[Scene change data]
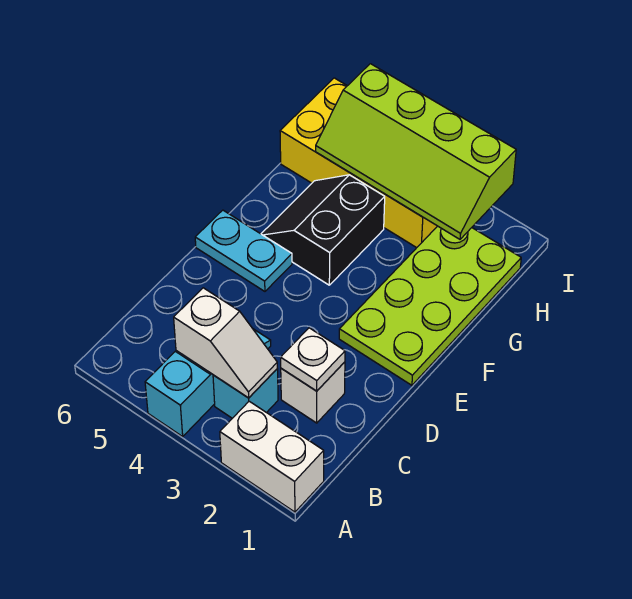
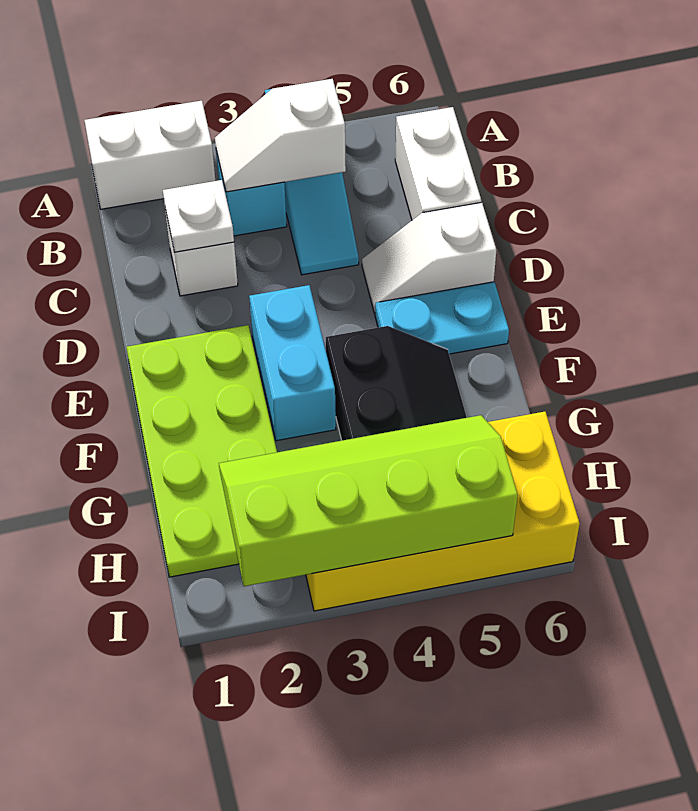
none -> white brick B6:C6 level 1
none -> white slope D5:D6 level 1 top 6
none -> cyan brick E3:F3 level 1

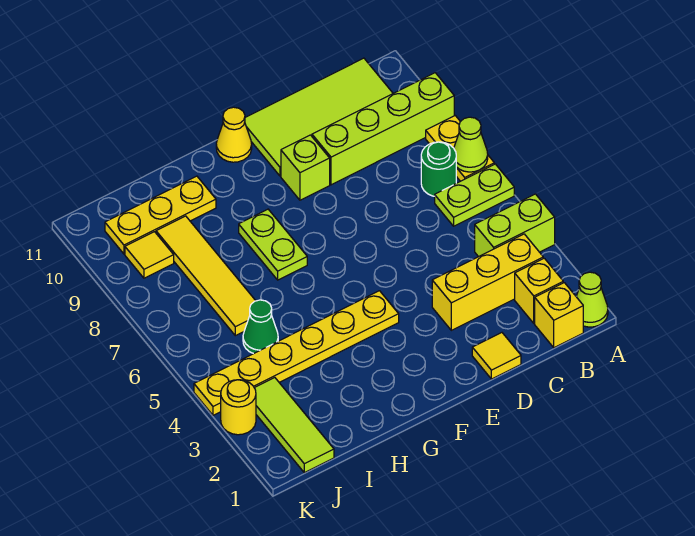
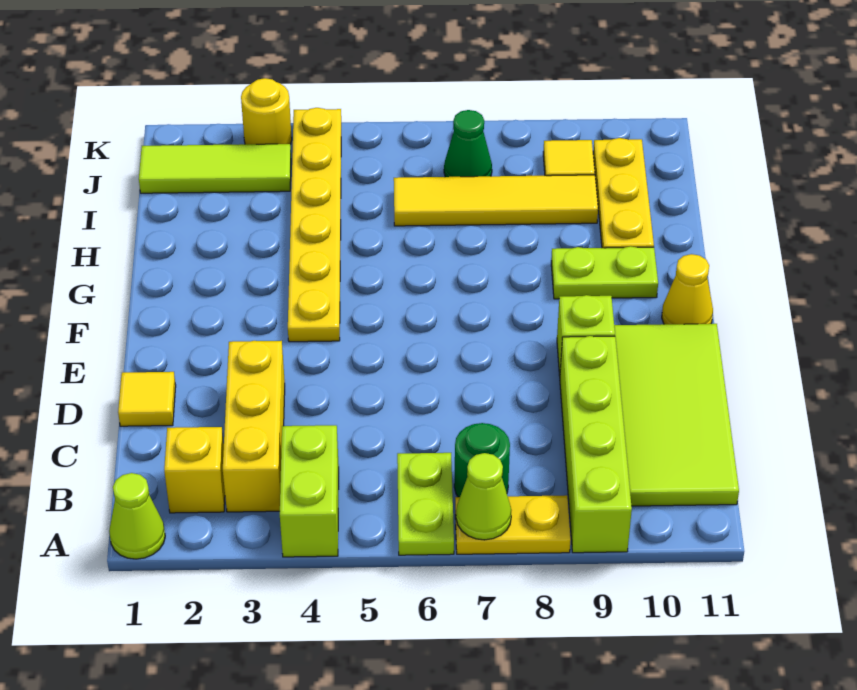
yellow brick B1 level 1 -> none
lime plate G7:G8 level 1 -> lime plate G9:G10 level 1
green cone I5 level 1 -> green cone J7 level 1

__PROBLEM TO SOLVE__
Please extract exactly, and only, the lines from the line containing "yellow brick B1 level 1 -> none" through the last line of the records.

__SOLUTION TO THIS PROBLEM__
yellow brick B1 level 1 -> none
lime plate G7:G8 level 1 -> lime plate G9:G10 level 1
green cone I5 level 1 -> green cone J7 level 1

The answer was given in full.